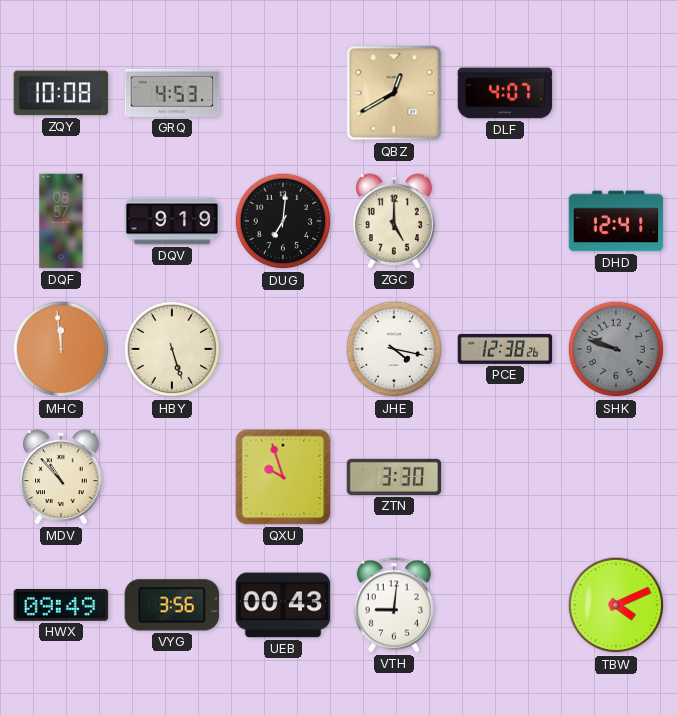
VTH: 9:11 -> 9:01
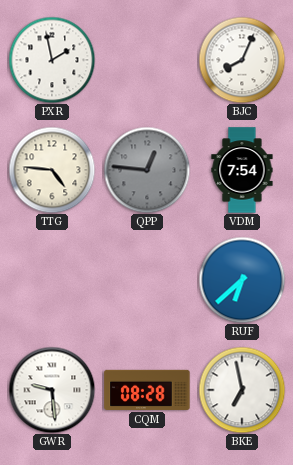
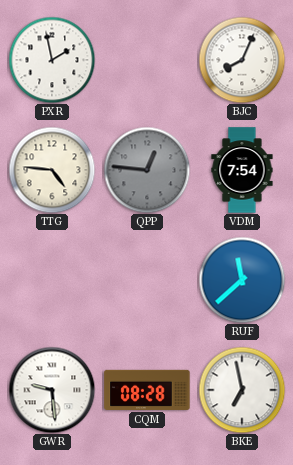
RUF: 6:38 -> 11:38
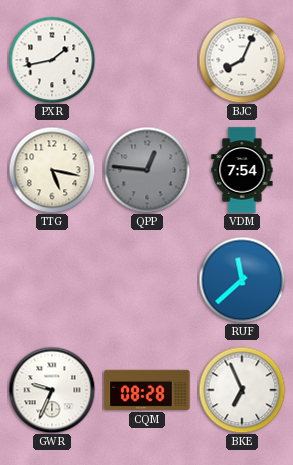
PXR: 1:58 -> 1:43
TTG: 4:46 -> 5:17
GWR: 9:29 -> 9:34
BKE: 6:58 -> 6:56
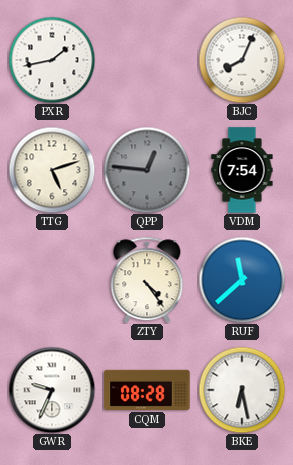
TTG: 5:17 -> 5:12
ZTY: none -> 4:24
BKE: 6:56 -> 6:28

■ **Given request**:
Copy every line of the listing above without changing anything, and leave out the pictures.

■ **Answer to this problem**:
VTH: 9:11 -> 9:01
RUF: 6:38 -> 11:38
PXR: 1:58 -> 1:43
TTG: 4:46 -> 5:17
GWR: 9:29 -> 9:34
BKE: 6:58 -> 6:56
TTG: 5:17 -> 5:12
ZTY: none -> 4:24
BKE: 6:56 -> 6:28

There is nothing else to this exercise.